What the task asks – Start at the line with "grey spoon: 0 -> 4" in the records below, stop at the line with "pink padlock: 3 -> 5", and return every line in that span exactly, the two end lines included.
+===+
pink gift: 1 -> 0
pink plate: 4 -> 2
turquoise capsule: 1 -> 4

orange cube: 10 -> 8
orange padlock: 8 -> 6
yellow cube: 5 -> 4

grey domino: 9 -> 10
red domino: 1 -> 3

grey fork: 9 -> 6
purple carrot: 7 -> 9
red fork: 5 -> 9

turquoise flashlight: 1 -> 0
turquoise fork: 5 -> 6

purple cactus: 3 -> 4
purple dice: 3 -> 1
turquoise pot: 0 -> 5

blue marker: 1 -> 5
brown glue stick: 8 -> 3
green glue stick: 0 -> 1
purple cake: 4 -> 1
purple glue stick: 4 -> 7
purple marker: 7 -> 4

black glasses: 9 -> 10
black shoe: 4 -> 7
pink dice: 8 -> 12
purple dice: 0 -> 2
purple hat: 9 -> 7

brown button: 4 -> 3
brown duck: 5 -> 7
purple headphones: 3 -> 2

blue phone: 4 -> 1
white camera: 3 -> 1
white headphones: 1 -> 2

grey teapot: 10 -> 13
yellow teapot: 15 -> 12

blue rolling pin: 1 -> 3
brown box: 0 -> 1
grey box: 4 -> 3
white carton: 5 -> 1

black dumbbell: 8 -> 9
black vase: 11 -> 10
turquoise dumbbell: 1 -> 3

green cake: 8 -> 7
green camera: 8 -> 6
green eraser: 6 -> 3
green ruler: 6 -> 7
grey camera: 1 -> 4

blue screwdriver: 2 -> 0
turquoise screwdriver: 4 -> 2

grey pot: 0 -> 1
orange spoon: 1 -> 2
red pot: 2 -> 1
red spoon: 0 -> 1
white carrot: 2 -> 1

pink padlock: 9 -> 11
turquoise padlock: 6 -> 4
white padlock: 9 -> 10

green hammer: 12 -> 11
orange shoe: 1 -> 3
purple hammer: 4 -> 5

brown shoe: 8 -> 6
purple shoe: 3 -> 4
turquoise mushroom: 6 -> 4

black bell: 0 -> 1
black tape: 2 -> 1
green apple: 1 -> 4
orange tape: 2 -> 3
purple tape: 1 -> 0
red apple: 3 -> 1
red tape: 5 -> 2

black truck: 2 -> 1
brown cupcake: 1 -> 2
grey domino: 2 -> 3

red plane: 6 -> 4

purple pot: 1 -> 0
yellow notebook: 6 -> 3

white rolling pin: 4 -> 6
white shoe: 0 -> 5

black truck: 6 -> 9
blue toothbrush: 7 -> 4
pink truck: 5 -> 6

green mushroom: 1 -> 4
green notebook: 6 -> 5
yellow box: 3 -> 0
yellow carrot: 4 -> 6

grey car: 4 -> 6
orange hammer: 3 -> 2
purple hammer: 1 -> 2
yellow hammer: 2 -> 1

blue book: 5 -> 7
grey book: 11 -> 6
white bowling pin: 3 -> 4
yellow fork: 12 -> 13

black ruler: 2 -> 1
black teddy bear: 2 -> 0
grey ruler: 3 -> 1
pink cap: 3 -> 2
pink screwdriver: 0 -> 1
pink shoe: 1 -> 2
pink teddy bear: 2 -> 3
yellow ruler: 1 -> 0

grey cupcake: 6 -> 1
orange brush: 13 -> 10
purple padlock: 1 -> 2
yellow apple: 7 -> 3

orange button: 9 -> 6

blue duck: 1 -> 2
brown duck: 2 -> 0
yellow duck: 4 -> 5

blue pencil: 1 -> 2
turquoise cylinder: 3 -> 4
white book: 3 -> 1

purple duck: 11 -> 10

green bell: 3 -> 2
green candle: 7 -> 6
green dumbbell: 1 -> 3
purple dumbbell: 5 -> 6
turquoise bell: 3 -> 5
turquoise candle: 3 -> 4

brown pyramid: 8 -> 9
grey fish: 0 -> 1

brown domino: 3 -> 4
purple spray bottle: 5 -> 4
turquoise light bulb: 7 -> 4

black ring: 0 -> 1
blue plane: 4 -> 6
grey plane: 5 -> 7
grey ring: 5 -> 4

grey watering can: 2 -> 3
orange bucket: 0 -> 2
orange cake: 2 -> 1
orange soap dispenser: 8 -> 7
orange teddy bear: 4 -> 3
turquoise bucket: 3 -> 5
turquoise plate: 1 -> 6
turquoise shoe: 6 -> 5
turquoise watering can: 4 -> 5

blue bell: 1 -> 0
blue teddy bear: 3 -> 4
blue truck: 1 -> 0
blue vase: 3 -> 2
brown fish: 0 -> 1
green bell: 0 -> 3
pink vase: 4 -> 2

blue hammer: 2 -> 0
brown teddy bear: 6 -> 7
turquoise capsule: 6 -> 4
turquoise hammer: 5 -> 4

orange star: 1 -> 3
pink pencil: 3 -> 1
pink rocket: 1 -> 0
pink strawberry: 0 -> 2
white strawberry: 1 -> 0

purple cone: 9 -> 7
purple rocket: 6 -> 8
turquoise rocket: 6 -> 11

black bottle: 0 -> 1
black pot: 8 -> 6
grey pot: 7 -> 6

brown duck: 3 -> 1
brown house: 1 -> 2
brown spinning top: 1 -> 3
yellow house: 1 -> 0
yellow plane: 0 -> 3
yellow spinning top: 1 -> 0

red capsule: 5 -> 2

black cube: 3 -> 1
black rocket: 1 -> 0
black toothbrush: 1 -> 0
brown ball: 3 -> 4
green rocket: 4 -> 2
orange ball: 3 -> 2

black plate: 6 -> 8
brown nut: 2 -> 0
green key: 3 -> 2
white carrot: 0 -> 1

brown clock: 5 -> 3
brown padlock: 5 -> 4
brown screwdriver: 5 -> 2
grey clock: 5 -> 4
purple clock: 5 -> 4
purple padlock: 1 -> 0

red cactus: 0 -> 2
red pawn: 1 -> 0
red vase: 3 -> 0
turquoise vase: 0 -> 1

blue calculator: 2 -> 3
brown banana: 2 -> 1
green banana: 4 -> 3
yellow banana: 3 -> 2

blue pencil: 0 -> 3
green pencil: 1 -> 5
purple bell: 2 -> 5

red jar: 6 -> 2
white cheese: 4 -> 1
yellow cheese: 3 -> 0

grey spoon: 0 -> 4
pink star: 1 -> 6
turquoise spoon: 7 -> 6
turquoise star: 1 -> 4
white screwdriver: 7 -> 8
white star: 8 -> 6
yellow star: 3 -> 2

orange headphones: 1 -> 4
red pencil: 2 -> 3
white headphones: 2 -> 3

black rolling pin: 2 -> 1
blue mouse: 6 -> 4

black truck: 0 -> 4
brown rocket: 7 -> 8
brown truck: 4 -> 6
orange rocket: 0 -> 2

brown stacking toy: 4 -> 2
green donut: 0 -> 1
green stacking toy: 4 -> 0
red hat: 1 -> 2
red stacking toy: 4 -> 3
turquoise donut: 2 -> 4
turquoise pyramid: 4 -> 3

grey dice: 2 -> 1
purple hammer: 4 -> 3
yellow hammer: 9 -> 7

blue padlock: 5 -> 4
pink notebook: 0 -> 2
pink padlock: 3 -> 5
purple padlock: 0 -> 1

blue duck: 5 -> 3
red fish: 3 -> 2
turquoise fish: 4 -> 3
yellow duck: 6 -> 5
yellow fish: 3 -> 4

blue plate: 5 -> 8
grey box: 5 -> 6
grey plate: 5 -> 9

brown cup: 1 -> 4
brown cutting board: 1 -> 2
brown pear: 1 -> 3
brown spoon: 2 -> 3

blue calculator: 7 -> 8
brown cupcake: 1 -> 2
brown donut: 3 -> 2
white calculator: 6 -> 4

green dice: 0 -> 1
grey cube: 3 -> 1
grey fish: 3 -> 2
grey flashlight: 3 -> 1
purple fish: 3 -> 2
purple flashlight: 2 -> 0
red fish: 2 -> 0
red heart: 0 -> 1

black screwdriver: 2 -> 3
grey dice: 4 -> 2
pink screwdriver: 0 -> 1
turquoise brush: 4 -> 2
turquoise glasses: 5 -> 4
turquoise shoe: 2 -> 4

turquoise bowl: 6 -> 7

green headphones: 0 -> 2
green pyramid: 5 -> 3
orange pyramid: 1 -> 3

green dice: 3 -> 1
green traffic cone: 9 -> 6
+===+
Solution to the problem –
grey spoon: 0 -> 4
pink star: 1 -> 6
turquoise spoon: 7 -> 6
turquoise star: 1 -> 4
white screwdriver: 7 -> 8
white star: 8 -> 6
yellow star: 3 -> 2

orange headphones: 1 -> 4
red pencil: 2 -> 3
white headphones: 2 -> 3

black rolling pin: 2 -> 1
blue mouse: 6 -> 4

black truck: 0 -> 4
brown rocket: 7 -> 8
brown truck: 4 -> 6
orange rocket: 0 -> 2

brown stacking toy: 4 -> 2
green donut: 0 -> 1
green stacking toy: 4 -> 0
red hat: 1 -> 2
red stacking toy: 4 -> 3
turquoise donut: 2 -> 4
turquoise pyramid: 4 -> 3

grey dice: 2 -> 1
purple hammer: 4 -> 3
yellow hammer: 9 -> 7

blue padlock: 5 -> 4
pink notebook: 0 -> 2
pink padlock: 3 -> 5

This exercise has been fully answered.